[Before-and-after change records]
-------------------------

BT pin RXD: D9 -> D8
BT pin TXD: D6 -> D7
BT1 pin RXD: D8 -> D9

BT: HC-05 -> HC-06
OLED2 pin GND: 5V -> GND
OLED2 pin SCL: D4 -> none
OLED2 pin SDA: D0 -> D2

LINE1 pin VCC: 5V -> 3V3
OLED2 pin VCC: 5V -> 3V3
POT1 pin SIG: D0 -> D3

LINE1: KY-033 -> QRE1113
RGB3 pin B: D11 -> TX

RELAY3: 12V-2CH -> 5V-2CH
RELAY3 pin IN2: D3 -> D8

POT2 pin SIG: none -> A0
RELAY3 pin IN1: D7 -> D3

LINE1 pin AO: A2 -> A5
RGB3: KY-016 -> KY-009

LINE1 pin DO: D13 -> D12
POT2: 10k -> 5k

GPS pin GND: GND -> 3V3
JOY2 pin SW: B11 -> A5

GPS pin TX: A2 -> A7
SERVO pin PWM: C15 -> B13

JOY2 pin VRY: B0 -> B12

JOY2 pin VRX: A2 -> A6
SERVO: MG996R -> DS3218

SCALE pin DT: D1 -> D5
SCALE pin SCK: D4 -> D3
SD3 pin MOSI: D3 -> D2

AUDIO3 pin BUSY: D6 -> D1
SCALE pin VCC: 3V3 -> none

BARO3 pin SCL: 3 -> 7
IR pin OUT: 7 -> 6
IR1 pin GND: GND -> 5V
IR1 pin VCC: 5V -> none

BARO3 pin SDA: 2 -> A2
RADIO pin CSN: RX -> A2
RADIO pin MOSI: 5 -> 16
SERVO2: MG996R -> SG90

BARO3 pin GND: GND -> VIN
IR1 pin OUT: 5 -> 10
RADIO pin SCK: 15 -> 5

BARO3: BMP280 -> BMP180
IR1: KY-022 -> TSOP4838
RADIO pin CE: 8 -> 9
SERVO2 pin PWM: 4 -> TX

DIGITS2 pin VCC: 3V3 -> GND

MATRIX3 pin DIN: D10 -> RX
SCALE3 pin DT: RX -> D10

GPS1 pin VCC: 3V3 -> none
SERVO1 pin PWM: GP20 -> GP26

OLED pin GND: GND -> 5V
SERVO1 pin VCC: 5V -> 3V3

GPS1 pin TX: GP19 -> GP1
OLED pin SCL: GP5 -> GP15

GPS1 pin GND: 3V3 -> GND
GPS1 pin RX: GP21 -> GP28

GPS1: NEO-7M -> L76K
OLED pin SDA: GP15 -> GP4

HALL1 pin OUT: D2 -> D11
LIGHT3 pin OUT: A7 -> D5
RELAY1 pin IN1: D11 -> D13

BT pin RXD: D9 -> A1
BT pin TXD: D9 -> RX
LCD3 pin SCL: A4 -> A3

-------------------------

Please copy the lines in the records above between the one holding "BARO3 pin SDA: 2 -> A2" and the one holding "GPS1 pin RX: GP21 -> GP28", inclusive, exactly and with no other line.

Response area:
BARO3 pin SDA: 2 -> A2
RADIO pin CSN: RX -> A2
RADIO pin MOSI: 5 -> 16
SERVO2: MG996R -> SG90

BARO3 pin GND: GND -> VIN
IR1 pin OUT: 5 -> 10
RADIO pin SCK: 15 -> 5

BARO3: BMP280 -> BMP180
IR1: KY-022 -> TSOP4838
RADIO pin CE: 8 -> 9
SERVO2 pin PWM: 4 -> TX

DIGITS2 pin VCC: 3V3 -> GND

MATRIX3 pin DIN: D10 -> RX
SCALE3 pin DT: RX -> D10

GPS1 pin VCC: 3V3 -> none
SERVO1 pin PWM: GP20 -> GP26

OLED pin GND: GND -> 5V
SERVO1 pin VCC: 5V -> 3V3

GPS1 pin TX: GP19 -> GP1
OLED pin SCL: GP5 -> GP15

GPS1 pin GND: 3V3 -> GND
GPS1 pin RX: GP21 -> GP28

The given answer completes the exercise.